EXERCISE MATERIAL –

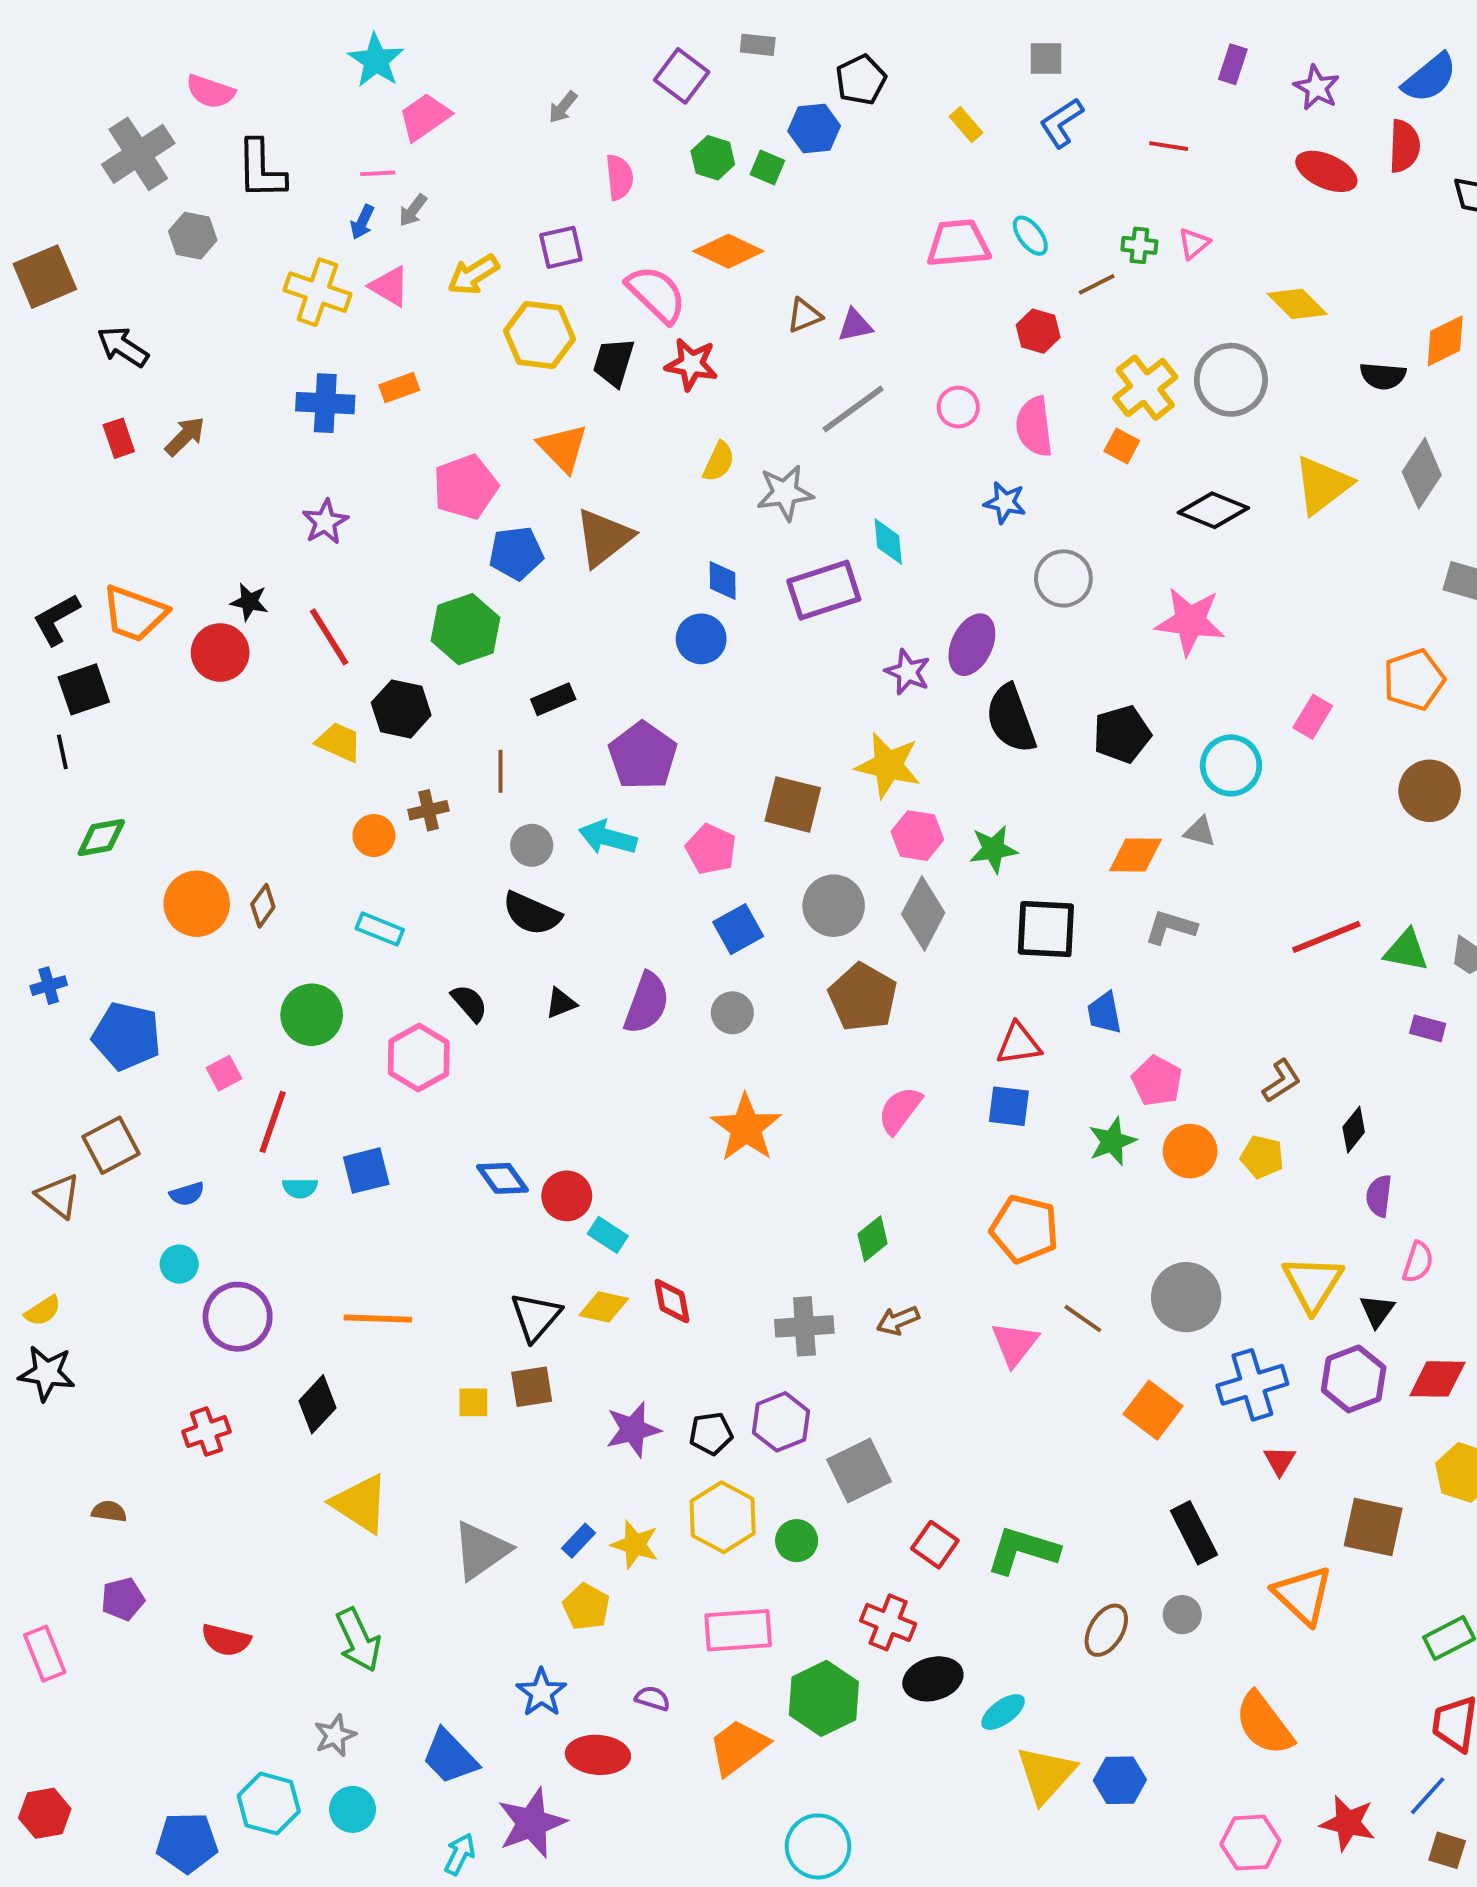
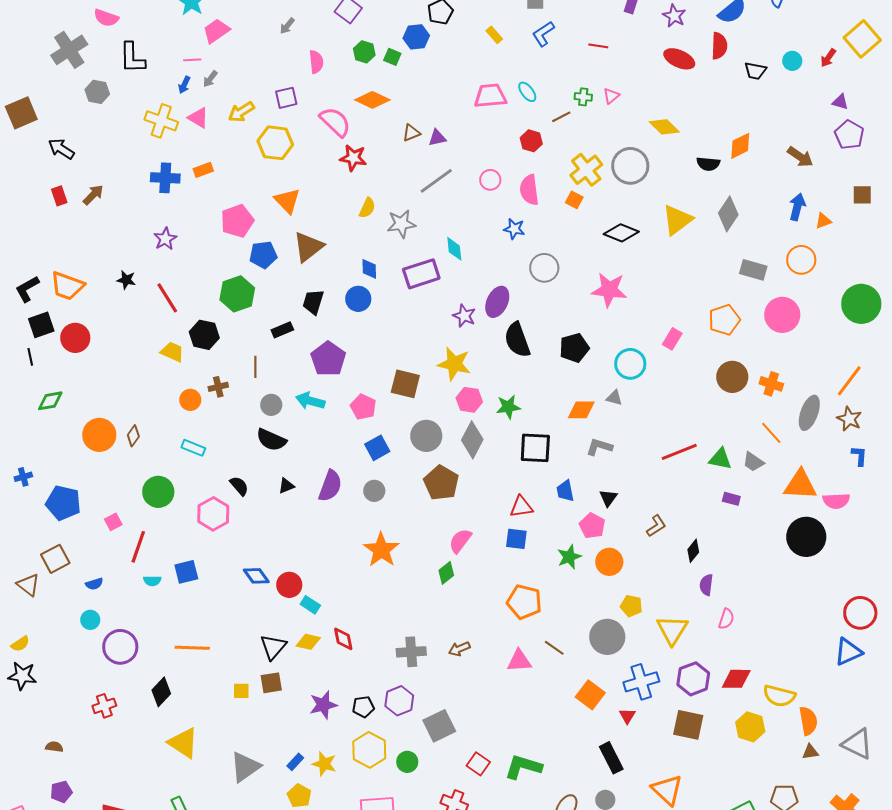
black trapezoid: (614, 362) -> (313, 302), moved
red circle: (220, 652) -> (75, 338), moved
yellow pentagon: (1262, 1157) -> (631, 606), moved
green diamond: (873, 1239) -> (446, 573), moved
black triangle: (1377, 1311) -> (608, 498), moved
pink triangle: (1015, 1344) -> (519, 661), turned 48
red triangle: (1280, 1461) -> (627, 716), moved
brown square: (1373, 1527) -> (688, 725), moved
==
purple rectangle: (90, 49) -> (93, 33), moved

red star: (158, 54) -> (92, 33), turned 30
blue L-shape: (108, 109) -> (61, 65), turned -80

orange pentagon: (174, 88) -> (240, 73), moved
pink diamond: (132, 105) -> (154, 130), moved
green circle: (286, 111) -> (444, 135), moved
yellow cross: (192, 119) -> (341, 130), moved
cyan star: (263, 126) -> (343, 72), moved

REQUIRED ACTION – Considering only lines that contain the word "turned", say how many there are in the data, with no other text.

RESULT OF THIS EXERCISE – 3